**Required work**
In the entries below, find every line holding the string "missing" and collect it.

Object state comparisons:
►
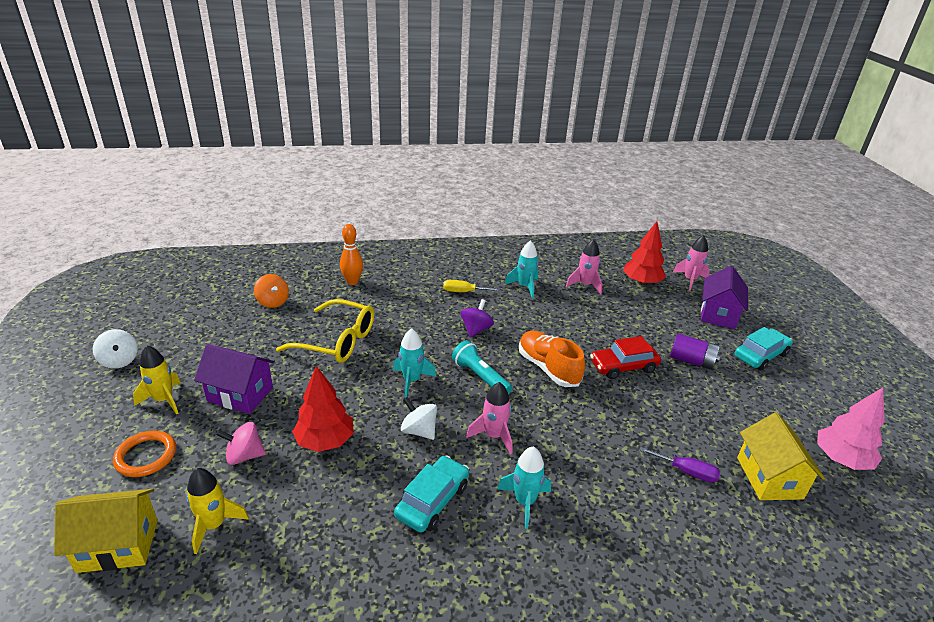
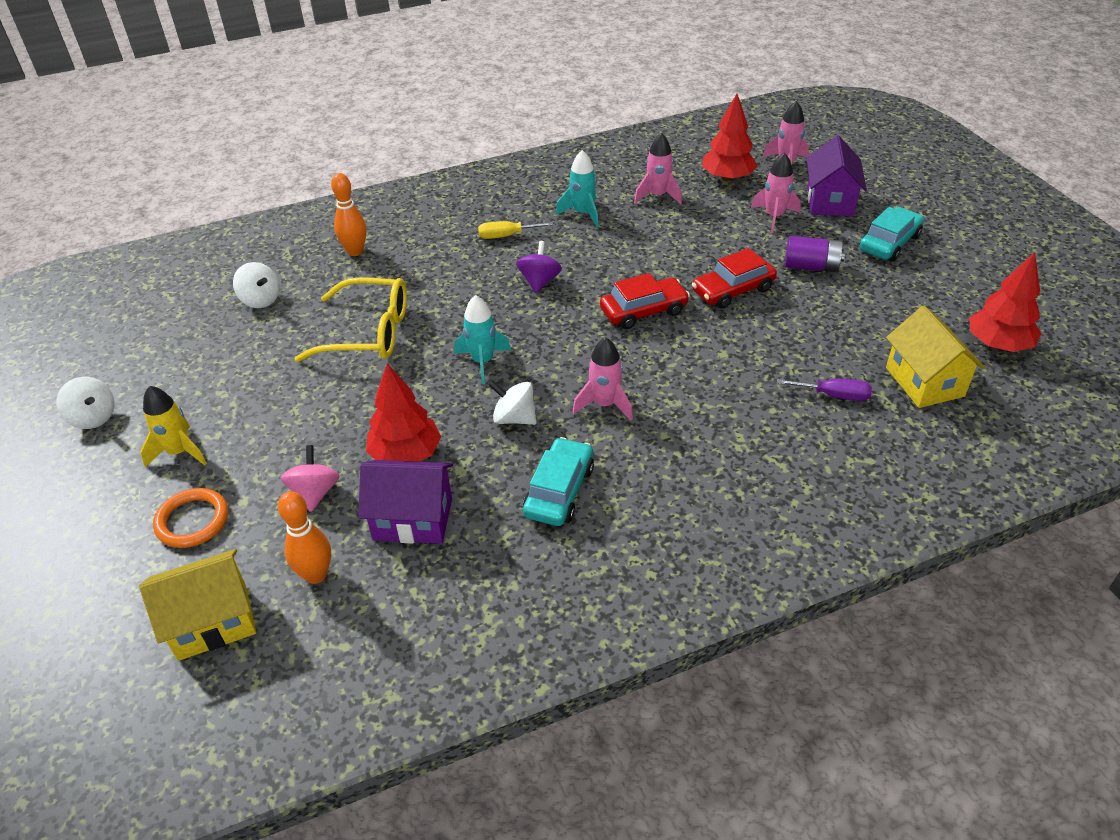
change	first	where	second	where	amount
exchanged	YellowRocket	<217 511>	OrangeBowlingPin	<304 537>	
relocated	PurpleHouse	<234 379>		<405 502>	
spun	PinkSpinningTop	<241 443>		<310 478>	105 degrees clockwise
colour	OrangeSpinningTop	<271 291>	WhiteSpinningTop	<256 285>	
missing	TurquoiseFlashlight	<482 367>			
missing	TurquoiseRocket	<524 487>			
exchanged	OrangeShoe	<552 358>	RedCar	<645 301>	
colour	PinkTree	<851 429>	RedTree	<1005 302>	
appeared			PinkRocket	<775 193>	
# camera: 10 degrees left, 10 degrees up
◄
**Worked solution**
missing	TurquoiseFlashlight	<482 367>			
missing	TurquoiseRocket	<524 487>			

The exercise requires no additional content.